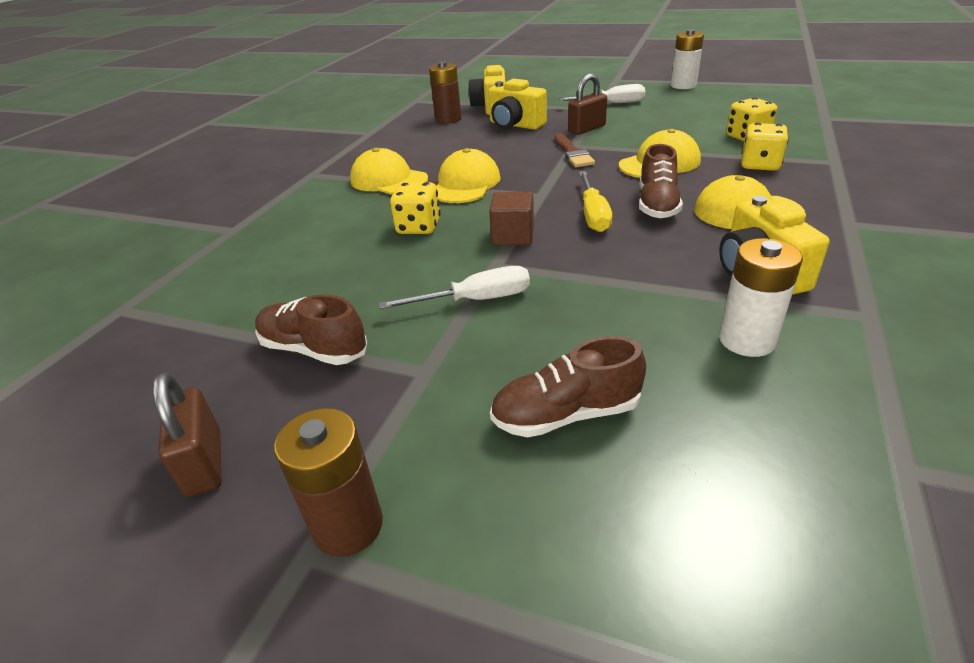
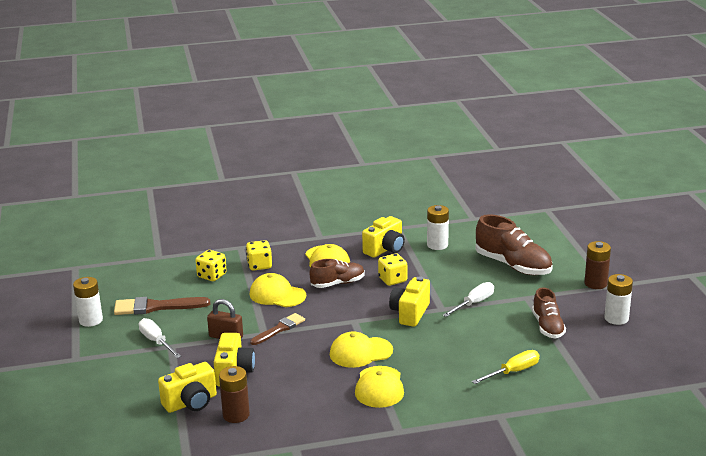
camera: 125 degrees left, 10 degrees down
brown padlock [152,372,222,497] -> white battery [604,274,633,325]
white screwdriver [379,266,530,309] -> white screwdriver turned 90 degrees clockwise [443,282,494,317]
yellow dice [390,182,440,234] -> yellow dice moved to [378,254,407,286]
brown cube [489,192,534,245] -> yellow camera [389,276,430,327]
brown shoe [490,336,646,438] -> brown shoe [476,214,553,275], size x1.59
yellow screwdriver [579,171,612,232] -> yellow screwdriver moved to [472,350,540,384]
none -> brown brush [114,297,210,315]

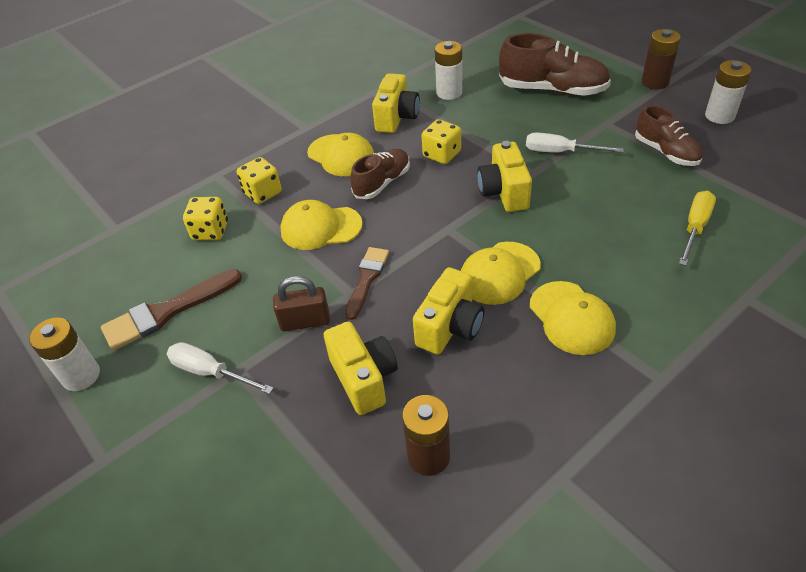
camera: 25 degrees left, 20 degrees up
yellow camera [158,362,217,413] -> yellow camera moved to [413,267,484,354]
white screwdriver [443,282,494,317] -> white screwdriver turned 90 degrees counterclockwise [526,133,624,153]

## What you should do:
The lines to write out run from the one with "yellow camera [158,362,217,413]" through the end of the records. Give them exactly, and only them.

## Output below:
yellow camera [158,362,217,413] -> yellow camera moved to [413,267,484,354]
white screwdriver [443,282,494,317] -> white screwdriver turned 90 degrees counterclockwise [526,133,624,153]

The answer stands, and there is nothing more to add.